(Available records begins)

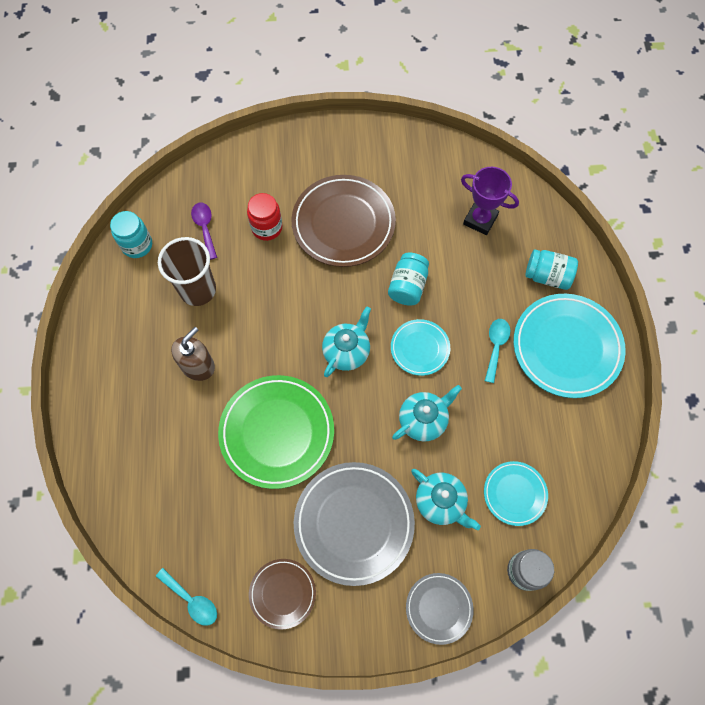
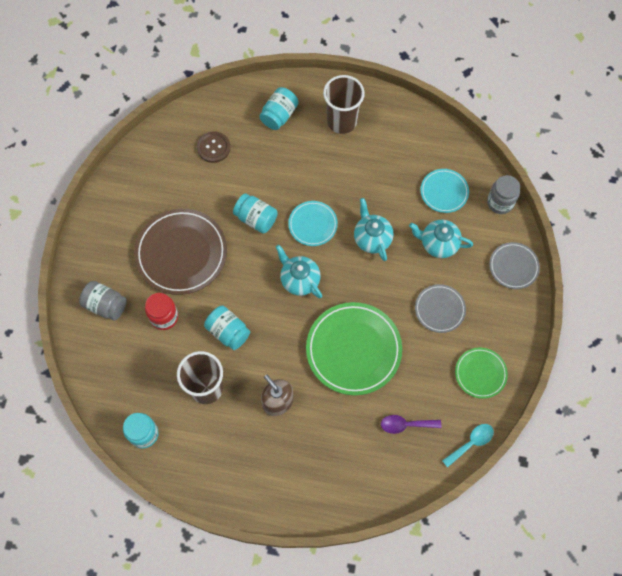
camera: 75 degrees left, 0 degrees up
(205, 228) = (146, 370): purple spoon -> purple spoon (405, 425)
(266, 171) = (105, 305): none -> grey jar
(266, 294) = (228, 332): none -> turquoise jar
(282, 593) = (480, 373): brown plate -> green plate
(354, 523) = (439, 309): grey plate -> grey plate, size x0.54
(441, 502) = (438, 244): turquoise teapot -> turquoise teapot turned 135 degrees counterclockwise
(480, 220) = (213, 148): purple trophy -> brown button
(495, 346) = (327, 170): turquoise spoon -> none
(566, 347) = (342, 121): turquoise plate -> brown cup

(Available records ends)
(Available records begins)

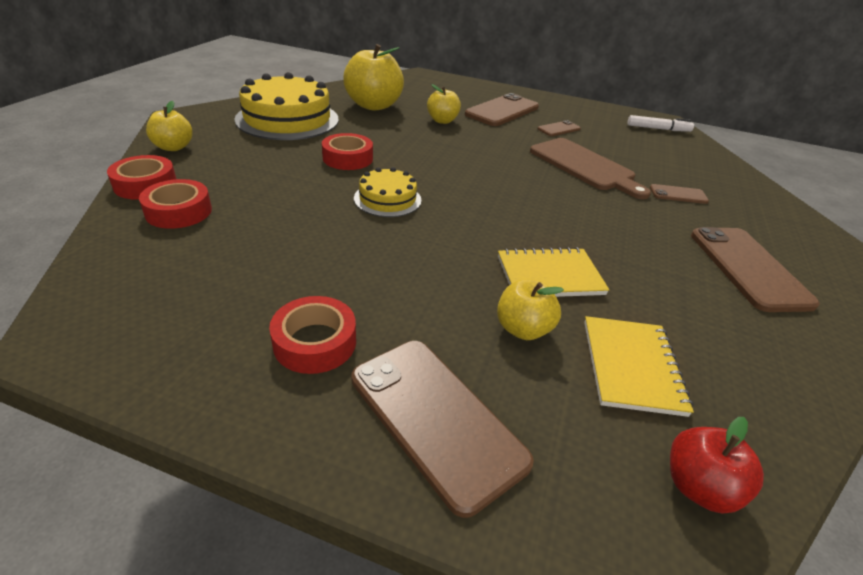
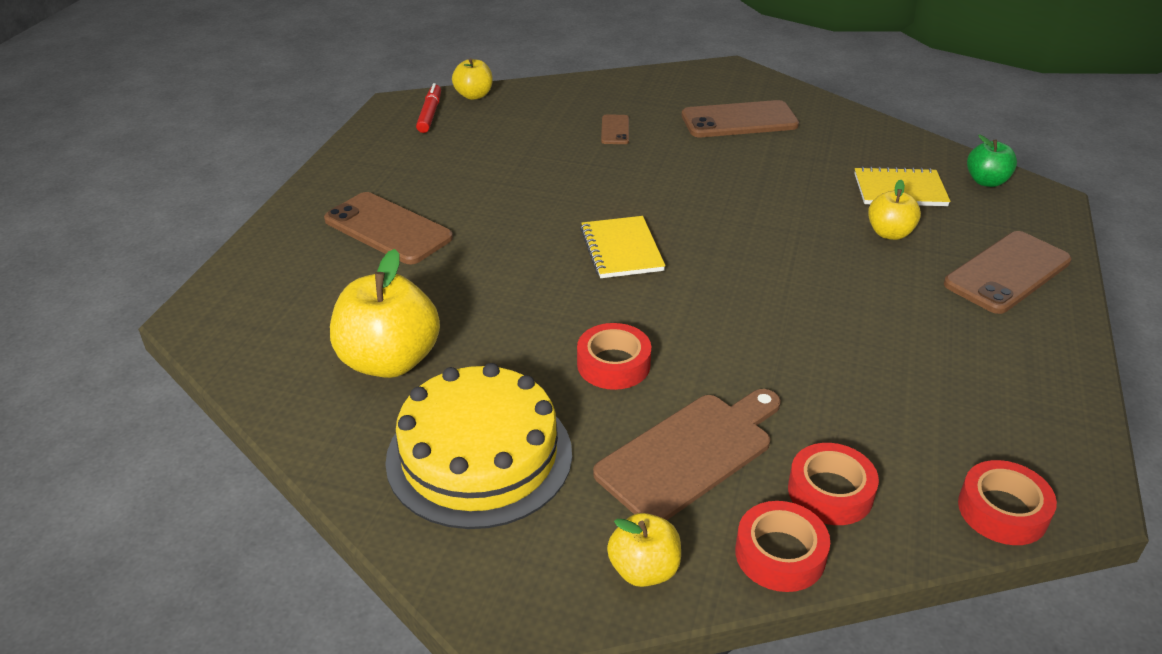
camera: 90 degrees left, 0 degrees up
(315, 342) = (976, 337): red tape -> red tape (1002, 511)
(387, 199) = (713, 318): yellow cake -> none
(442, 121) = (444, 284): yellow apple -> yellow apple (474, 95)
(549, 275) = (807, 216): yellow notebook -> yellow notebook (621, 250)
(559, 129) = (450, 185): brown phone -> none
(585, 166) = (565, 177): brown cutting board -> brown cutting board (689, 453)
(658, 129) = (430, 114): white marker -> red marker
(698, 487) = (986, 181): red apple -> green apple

(Available records ends)

▶ _Exercise directions_: If a line in the records holds the string "camera", count it, and give only the total.

▶ _Result_: 2